* The task
For the entries below, print exactly the lines between the line holding "AUDIO2: DFPlayer -> JQ6500" and the line holding "IR1: TSOP4838 -> KY-022", inclusive, and nothing else.

* Exercise data
────────────────────────────────────────
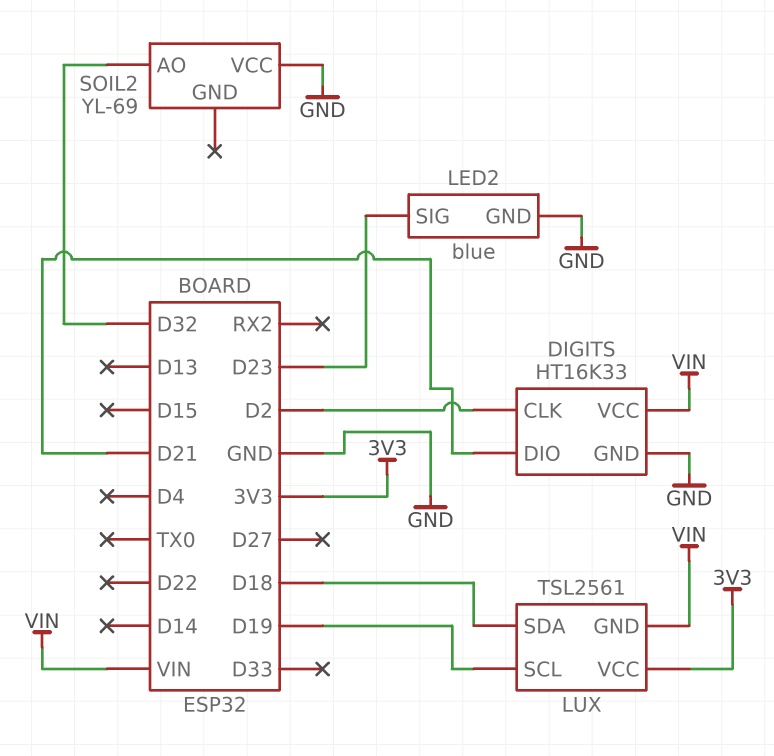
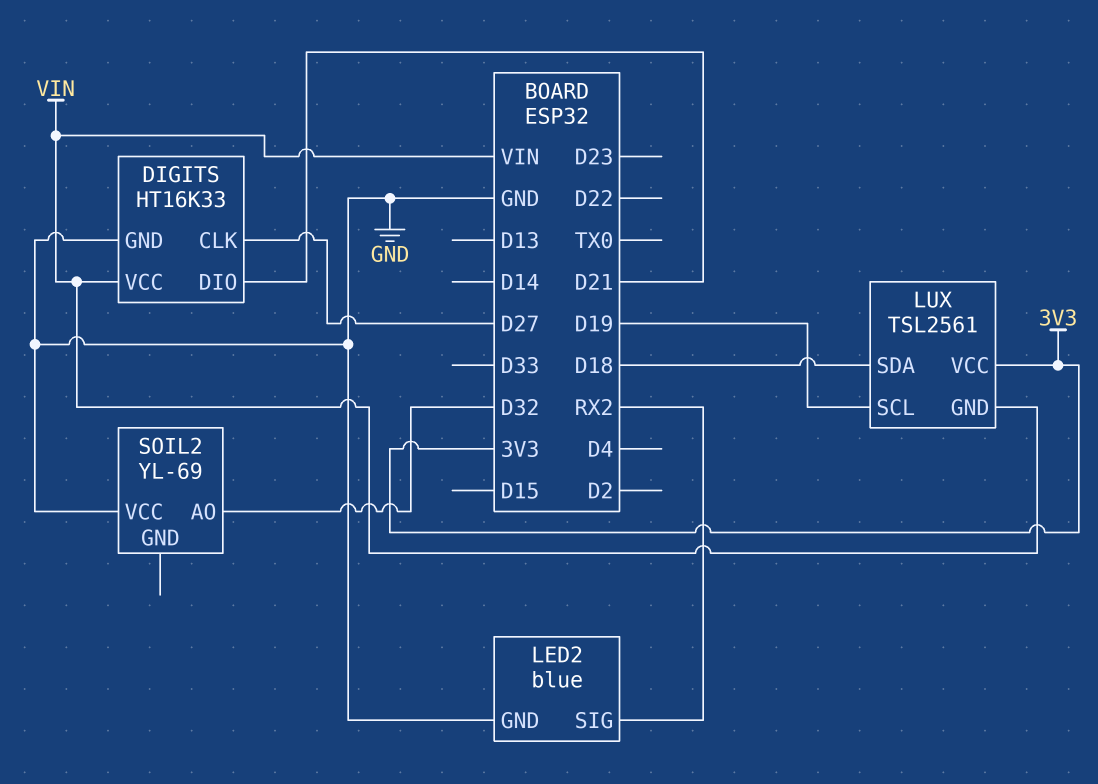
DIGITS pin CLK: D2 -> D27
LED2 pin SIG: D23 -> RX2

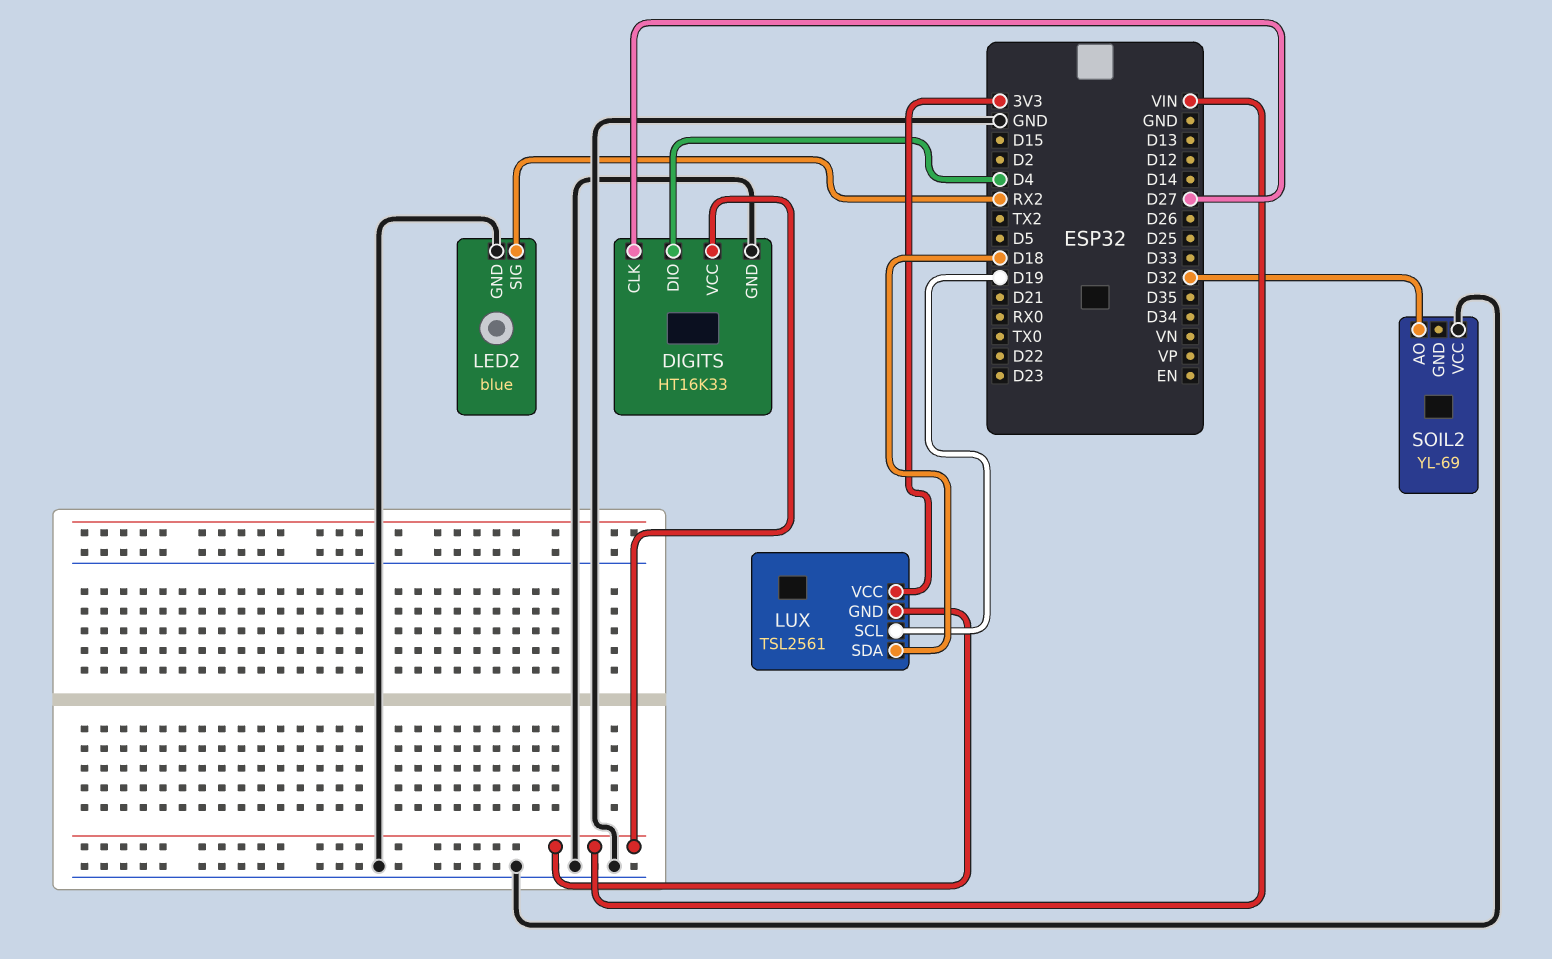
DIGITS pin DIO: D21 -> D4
────────────────────────────────────────
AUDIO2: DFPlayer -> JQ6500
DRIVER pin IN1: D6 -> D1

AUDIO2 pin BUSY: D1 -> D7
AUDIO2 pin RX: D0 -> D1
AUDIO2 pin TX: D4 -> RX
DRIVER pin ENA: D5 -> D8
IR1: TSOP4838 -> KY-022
────────────────────────────────────────
* The answer
AUDIO2: DFPlayer -> JQ6500
DRIVER pin IN1: D6 -> D1

AUDIO2 pin BUSY: D1 -> D7
AUDIO2 pin RX: D0 -> D1
AUDIO2 pin TX: D4 -> RX
DRIVER pin ENA: D5 -> D8
IR1: TSOP4838 -> KY-022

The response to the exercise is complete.